### WHAT THE TASK ASKS
Pull out every line of the records that contains the string "Amman", and treat uppercase and lowercase letters as different.

### EXTRACTED RECORDS

* * * * * * *

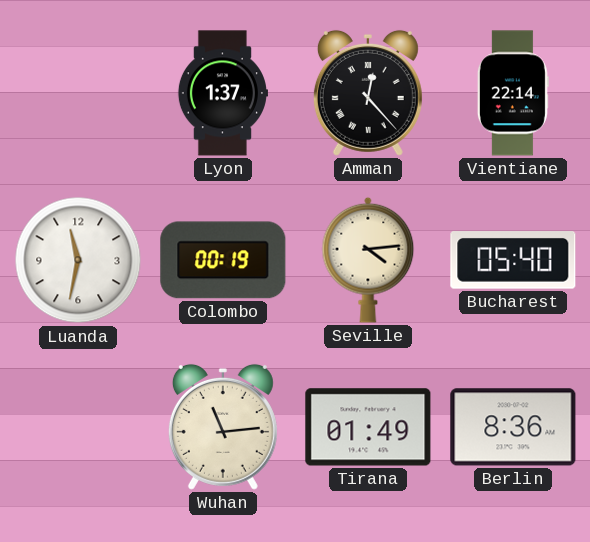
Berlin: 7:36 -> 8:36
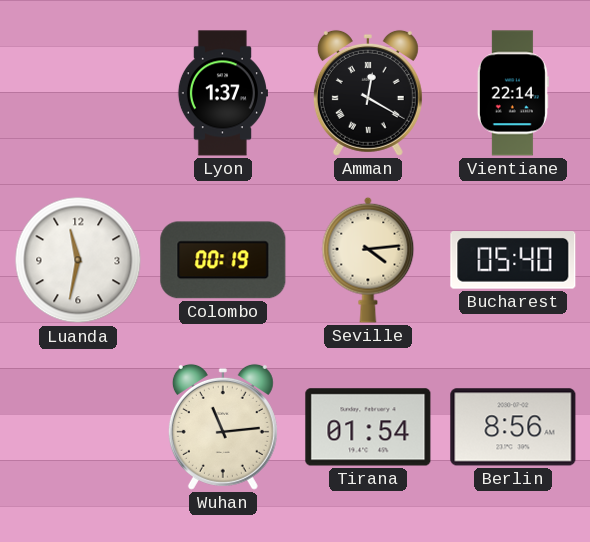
Amman: 12:23 -> 12:20
Tirana: 01:49 -> 01:54
Berlin: 8:36 -> 8:56
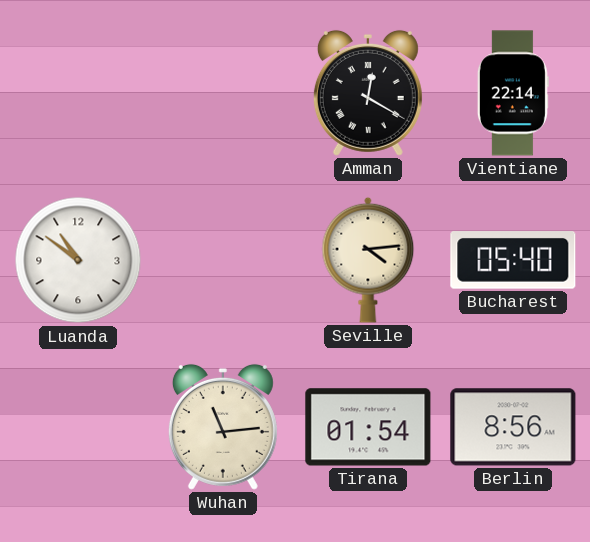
Lyon: 1:37 -> none
Luanda: 11:32 -> 10:51
Colombo: 00:19 -> none
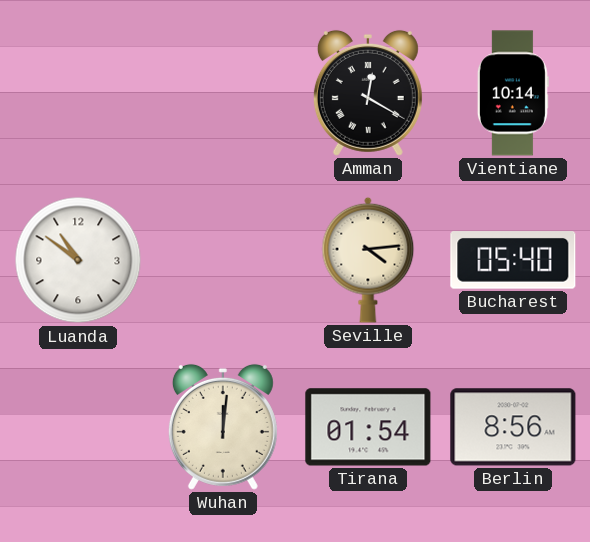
Vientiane: 22:14 -> 10:14
Wuhan: 11:14 -> 12:01
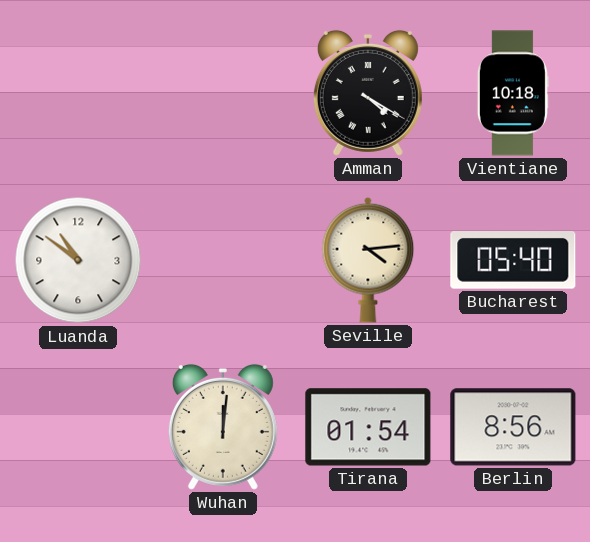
Amman: 12:20 -> 4:20
Vientiane: 10:14 -> 10:18
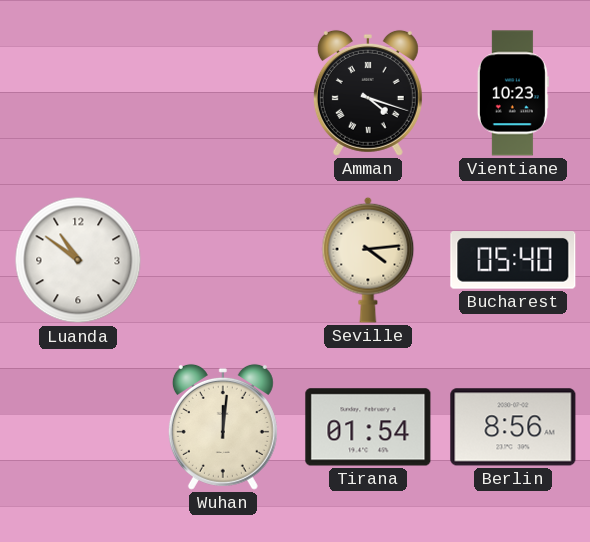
Amman: 4:20 -> 4:18
Vientiane: 10:18 -> 10:23
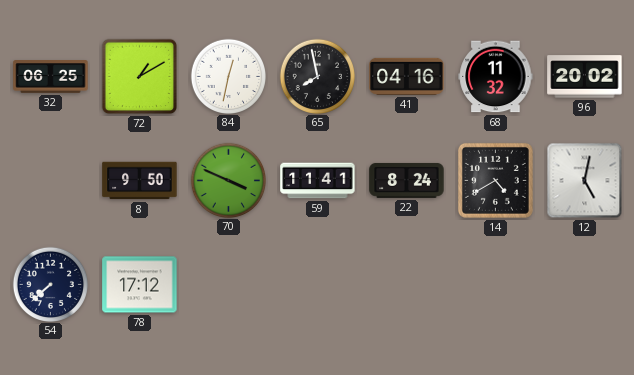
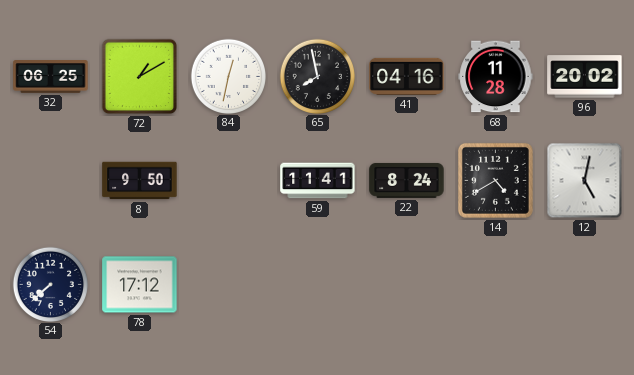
68: 11:32 -> 11:28
70: 3:49 -> none
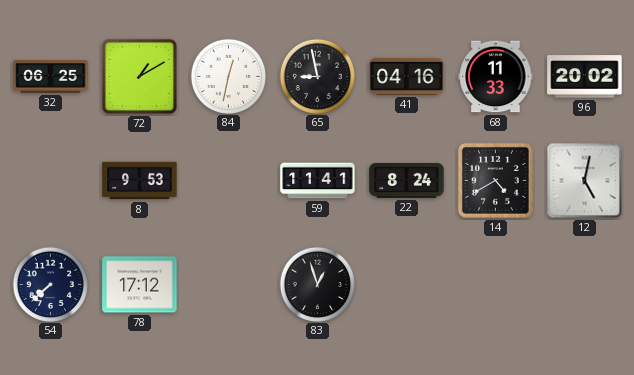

* * * * * * *

### RESPONSE TO THIS EXERCISE
Amman: 12:23 -> 12:20
Amman: 12:20 -> 4:20
Amman: 4:20 -> 4:18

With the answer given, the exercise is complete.